**TASK OBJECTIVE:**
Exact reproductions of all the entries, please, and no pictures.

Image change detection data
-------

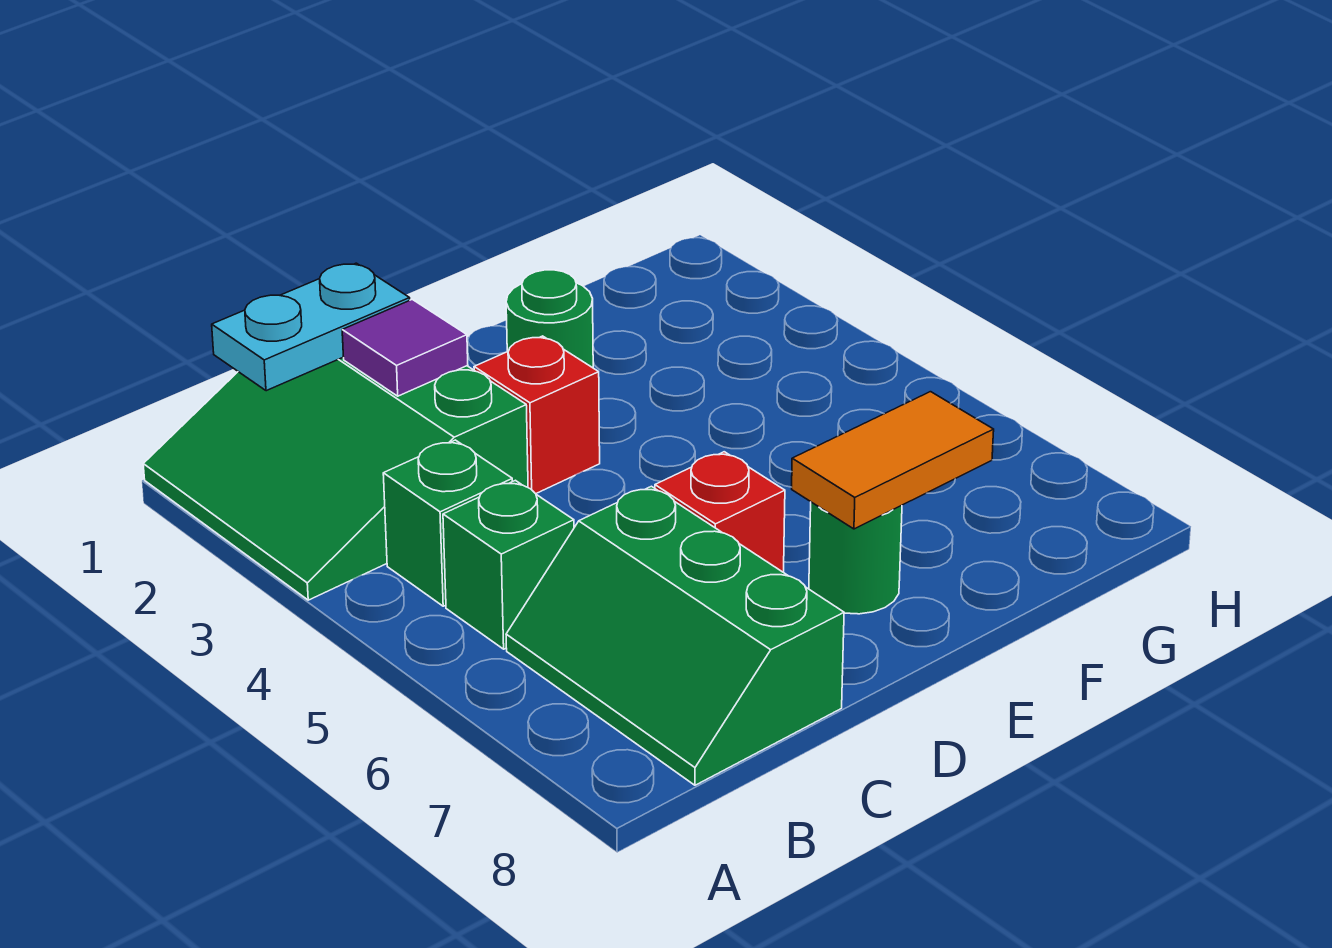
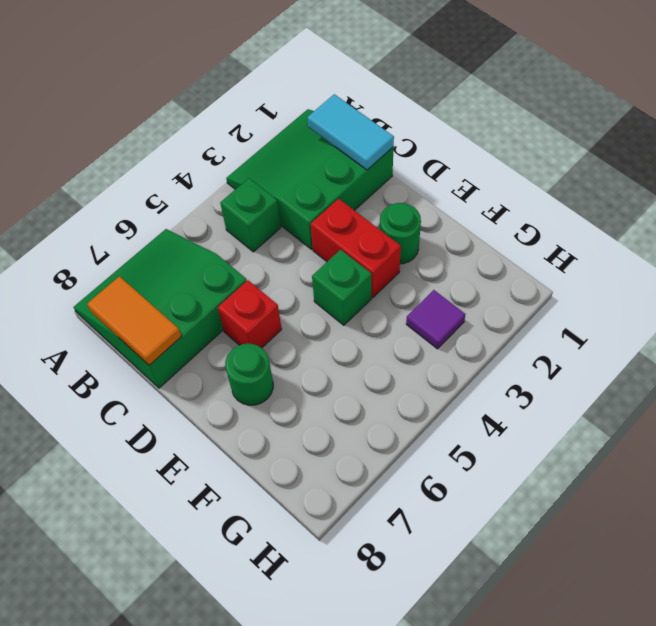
cyan 1x2 plate [212,263,410,391] -> cyan 1x2 tile [307,94,394,170]
green 1x1 brick [443,480,574,649] -> green 1x1 brick moved to [312,250,371,325]
green 2x3 slope [506,486,844,785] -> green 3x3 slope [74,229,247,388]
purple 1x1 tile [342,299,468,396] -> purple 1x1 tile moved to [406,290,465,349]
red 1x1 brick [474,336,600,494] -> red 1x2 brick [311,199,401,298]
orange 1x2 tile [792,392,994,529] -> orange 1x2 tile moved to [87,276,181,365]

-------

**EXERCISE SOLUTION:**
cyan 1x2 plate [212,263,410,391] -> cyan 1x2 tile [307,94,394,170]
green 1x1 brick [443,480,574,649] -> green 1x1 brick moved to [312,250,371,325]
green 2x3 slope [506,486,844,785] -> green 3x3 slope [74,229,247,388]
purple 1x1 tile [342,299,468,396] -> purple 1x1 tile moved to [406,290,465,349]
red 1x1 brick [474,336,600,494] -> red 1x2 brick [311,199,401,298]
orange 1x2 tile [792,392,994,529] -> orange 1x2 tile moved to [87,276,181,365]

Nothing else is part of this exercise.